_DESCRIPTION OF THE TASK_
All of the data must be returned word for word.

Stored items from a collection:

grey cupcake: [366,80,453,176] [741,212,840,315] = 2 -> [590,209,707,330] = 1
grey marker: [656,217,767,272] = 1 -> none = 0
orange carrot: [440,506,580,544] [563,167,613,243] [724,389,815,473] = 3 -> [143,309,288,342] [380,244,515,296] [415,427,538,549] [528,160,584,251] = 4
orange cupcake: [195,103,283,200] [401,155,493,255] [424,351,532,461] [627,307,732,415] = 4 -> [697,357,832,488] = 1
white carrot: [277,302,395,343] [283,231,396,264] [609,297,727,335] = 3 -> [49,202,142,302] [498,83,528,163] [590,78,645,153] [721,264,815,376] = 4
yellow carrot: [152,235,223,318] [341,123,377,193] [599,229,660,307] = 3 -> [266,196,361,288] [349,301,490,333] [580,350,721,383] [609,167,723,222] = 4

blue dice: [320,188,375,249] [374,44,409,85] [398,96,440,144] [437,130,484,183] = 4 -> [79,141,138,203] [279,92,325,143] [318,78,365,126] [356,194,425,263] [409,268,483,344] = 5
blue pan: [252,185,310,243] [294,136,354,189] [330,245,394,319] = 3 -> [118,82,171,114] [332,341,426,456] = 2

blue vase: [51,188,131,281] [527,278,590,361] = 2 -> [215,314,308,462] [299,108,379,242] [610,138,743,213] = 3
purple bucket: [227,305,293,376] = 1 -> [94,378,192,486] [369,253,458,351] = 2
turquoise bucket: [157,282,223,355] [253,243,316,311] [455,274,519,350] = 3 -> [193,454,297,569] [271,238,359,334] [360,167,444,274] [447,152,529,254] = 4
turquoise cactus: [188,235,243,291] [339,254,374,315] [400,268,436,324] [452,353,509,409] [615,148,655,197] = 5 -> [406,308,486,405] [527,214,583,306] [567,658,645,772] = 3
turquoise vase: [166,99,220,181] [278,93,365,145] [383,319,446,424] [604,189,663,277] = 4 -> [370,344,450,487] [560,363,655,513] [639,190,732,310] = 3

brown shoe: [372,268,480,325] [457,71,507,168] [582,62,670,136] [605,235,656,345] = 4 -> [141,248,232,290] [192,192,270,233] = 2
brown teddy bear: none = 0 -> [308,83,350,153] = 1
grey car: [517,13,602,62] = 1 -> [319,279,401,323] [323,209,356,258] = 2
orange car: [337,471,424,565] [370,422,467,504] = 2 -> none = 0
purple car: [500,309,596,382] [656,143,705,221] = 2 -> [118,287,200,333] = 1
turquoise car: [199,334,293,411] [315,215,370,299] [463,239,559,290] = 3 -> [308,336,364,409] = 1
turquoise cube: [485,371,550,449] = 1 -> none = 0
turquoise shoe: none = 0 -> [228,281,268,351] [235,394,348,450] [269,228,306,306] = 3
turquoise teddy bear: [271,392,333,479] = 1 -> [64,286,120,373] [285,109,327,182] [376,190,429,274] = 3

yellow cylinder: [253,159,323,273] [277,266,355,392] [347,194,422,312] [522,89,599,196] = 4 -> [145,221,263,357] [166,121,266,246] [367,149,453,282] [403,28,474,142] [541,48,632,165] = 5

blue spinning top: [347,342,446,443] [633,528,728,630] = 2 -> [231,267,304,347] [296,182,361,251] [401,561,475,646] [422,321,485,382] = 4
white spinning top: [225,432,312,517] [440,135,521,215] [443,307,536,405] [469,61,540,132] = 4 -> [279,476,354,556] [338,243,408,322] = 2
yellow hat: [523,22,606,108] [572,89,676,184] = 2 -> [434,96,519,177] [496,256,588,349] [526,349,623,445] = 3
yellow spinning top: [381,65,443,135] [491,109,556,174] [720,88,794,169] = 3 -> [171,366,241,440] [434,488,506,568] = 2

_OUTPUT_
grey cupcake: [366,80,453,176] [741,212,840,315] = 2 -> [590,209,707,330] = 1
grey marker: [656,217,767,272] = 1 -> none = 0
orange carrot: [440,506,580,544] [563,167,613,243] [724,389,815,473] = 3 -> [143,309,288,342] [380,244,515,296] [415,427,538,549] [528,160,584,251] = 4
orange cupcake: [195,103,283,200] [401,155,493,255] [424,351,532,461] [627,307,732,415] = 4 -> [697,357,832,488] = 1
white carrot: [277,302,395,343] [283,231,396,264] [609,297,727,335] = 3 -> [49,202,142,302] [498,83,528,163] [590,78,645,153] [721,264,815,376] = 4
yellow carrot: [152,235,223,318] [341,123,377,193] [599,229,660,307] = 3 -> [266,196,361,288] [349,301,490,333] [580,350,721,383] [609,167,723,222] = 4

blue dice: [320,188,375,249] [374,44,409,85] [398,96,440,144] [437,130,484,183] = 4 -> [79,141,138,203] [279,92,325,143] [318,78,365,126] [356,194,425,263] [409,268,483,344] = 5
blue pan: [252,185,310,243] [294,136,354,189] [330,245,394,319] = 3 -> [118,82,171,114] [332,341,426,456] = 2

blue vase: [51,188,131,281] [527,278,590,361] = 2 -> [215,314,308,462] [299,108,379,242] [610,138,743,213] = 3
purple bucket: [227,305,293,376] = 1 -> [94,378,192,486] [369,253,458,351] = 2
turquoise bucket: [157,282,223,355] [253,243,316,311] [455,274,519,350] = 3 -> [193,454,297,569] [271,238,359,334] [360,167,444,274] [447,152,529,254] = 4
turquoise cactus: [188,235,243,291] [339,254,374,315] [400,268,436,324] [452,353,509,409] [615,148,655,197] = 5 -> [406,308,486,405] [527,214,583,306] [567,658,645,772] = 3
turquoise vase: [166,99,220,181] [278,93,365,145] [383,319,446,424] [604,189,663,277] = 4 -> [370,344,450,487] [560,363,655,513] [639,190,732,310] = 3

brown shoe: [372,268,480,325] [457,71,507,168] [582,62,670,136] [605,235,656,345] = 4 -> [141,248,232,290] [192,192,270,233] = 2
brown teddy bear: none = 0 -> [308,83,350,153] = 1
grey car: [517,13,602,62] = 1 -> [319,279,401,323] [323,209,356,258] = 2
orange car: [337,471,424,565] [370,422,467,504] = 2 -> none = 0
purple car: [500,309,596,382] [656,143,705,221] = 2 -> [118,287,200,333] = 1
turquoise car: [199,334,293,411] [315,215,370,299] [463,239,559,290] = 3 -> [308,336,364,409] = 1
turquoise cube: [485,371,550,449] = 1 -> none = 0
turquoise shoe: none = 0 -> [228,281,268,351] [235,394,348,450] [269,228,306,306] = 3
turquoise teddy bear: [271,392,333,479] = 1 -> [64,286,120,373] [285,109,327,182] [376,190,429,274] = 3

yellow cylinder: [253,159,323,273] [277,266,355,392] [347,194,422,312] [522,89,599,196] = 4 -> [145,221,263,357] [166,121,266,246] [367,149,453,282] [403,28,474,142] [541,48,632,165] = 5

blue spinning top: [347,342,446,443] [633,528,728,630] = 2 -> [231,267,304,347] [296,182,361,251] [401,561,475,646] [422,321,485,382] = 4
white spinning top: [225,432,312,517] [440,135,521,215] [443,307,536,405] [469,61,540,132] = 4 -> [279,476,354,556] [338,243,408,322] = 2
yellow hat: [523,22,606,108] [572,89,676,184] = 2 -> [434,96,519,177] [496,256,588,349] [526,349,623,445] = 3
yellow spinning top: [381,65,443,135] [491,109,556,174] [720,88,794,169] = 3 -> [171,366,241,440] [434,488,506,568] = 2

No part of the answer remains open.